● Supplied entries:
==================================================

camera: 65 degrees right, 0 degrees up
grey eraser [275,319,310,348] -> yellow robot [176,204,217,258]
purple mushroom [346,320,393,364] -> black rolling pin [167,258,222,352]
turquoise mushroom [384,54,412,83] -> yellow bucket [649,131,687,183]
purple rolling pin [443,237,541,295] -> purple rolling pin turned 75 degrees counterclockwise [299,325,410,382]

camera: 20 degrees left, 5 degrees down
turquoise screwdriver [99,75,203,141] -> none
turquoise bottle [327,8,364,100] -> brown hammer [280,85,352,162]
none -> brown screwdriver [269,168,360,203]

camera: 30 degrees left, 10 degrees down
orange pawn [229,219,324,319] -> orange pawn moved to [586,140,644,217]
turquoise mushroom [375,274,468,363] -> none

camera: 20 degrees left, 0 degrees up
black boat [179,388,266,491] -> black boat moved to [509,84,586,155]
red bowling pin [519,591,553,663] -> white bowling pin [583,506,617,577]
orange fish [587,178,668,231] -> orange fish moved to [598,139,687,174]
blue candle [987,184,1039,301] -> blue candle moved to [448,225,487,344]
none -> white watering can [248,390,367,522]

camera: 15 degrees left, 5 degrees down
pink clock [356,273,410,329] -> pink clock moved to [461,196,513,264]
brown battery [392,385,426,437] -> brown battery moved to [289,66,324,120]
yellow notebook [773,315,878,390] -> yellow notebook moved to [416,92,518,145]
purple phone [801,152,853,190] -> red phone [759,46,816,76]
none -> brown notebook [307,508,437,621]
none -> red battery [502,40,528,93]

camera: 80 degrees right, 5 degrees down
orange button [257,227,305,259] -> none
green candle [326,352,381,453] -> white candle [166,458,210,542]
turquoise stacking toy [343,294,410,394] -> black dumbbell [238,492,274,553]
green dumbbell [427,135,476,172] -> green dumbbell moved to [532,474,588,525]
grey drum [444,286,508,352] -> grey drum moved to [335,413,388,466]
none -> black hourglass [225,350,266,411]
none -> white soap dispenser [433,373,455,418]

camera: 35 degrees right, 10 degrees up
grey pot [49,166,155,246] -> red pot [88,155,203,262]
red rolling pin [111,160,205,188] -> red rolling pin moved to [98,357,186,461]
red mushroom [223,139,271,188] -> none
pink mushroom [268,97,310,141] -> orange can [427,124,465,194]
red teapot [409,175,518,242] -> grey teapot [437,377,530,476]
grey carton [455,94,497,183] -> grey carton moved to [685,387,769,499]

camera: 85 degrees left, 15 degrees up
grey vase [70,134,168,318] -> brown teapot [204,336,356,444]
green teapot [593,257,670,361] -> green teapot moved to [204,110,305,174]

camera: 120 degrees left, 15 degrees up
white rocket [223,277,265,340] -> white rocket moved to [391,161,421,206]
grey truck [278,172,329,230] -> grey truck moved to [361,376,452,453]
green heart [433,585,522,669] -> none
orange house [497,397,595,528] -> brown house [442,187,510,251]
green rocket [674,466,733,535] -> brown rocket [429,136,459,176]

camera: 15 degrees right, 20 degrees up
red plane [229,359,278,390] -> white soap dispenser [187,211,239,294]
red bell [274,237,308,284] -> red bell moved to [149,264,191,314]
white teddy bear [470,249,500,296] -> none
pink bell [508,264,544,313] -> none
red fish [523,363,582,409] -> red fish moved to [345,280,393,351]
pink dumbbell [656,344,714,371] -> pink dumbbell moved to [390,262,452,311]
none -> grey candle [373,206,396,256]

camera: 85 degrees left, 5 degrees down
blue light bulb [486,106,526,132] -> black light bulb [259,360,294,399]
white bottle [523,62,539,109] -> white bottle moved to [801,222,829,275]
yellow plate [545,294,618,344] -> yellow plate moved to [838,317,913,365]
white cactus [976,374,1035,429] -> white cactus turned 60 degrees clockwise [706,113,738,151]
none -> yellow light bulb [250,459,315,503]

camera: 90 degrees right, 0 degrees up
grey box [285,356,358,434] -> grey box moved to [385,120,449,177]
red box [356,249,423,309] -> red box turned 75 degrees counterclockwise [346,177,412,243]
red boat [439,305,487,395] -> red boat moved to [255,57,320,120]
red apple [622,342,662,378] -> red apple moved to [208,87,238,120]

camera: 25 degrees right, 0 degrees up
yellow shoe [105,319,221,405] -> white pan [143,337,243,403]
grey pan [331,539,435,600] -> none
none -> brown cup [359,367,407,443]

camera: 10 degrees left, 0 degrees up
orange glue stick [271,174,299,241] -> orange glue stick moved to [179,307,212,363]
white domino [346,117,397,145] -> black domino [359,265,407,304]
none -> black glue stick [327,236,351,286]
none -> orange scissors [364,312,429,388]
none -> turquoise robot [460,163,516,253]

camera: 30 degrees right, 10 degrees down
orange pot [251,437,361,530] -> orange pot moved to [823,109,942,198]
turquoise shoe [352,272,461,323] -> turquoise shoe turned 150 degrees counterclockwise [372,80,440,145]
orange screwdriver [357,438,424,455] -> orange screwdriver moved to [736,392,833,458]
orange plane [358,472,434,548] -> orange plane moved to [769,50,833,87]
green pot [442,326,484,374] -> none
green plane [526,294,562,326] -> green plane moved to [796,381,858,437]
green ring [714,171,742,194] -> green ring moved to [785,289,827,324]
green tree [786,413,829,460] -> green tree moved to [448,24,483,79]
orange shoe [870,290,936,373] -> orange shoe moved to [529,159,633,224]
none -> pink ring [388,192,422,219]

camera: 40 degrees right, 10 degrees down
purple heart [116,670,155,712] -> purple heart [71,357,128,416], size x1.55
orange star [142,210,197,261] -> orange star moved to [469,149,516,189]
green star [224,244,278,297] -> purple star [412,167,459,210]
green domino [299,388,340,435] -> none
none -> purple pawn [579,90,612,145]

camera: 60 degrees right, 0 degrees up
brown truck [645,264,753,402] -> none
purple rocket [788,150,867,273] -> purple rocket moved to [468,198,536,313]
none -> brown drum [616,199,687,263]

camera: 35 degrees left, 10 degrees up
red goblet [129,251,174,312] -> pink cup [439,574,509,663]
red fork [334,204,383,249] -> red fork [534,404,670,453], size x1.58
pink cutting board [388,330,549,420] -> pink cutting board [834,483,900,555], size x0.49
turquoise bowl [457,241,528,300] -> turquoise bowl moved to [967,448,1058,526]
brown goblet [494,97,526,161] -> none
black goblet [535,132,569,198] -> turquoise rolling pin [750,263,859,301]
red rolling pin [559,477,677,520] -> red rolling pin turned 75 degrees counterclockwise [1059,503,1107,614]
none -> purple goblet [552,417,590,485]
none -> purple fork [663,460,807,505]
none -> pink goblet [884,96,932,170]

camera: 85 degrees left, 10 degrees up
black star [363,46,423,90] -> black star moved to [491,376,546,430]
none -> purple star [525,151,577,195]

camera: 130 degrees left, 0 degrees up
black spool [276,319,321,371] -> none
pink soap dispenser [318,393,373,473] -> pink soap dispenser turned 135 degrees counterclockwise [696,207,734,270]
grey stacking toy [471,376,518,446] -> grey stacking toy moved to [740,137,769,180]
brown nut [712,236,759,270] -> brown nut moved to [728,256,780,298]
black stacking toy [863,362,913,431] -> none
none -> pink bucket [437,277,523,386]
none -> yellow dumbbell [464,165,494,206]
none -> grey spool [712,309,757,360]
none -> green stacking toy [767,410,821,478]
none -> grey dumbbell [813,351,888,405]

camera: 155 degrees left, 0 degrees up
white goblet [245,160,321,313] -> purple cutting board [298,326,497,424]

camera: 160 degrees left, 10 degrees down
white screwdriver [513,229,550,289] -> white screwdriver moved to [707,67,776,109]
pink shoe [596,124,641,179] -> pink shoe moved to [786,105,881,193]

==================================================

Write out once more the lines above beginning at the line with "camera: 155 degrees left, 0 degrees up"; continue through the final line and stop there.

camera: 155 degrees left, 0 degrees up
white goblet [245,160,321,313] -> purple cutting board [298,326,497,424]

camera: 160 degrees left, 10 degrees down
white screwdriver [513,229,550,289] -> white screwdriver moved to [707,67,776,109]
pink shoe [596,124,641,179] -> pink shoe moved to [786,105,881,193]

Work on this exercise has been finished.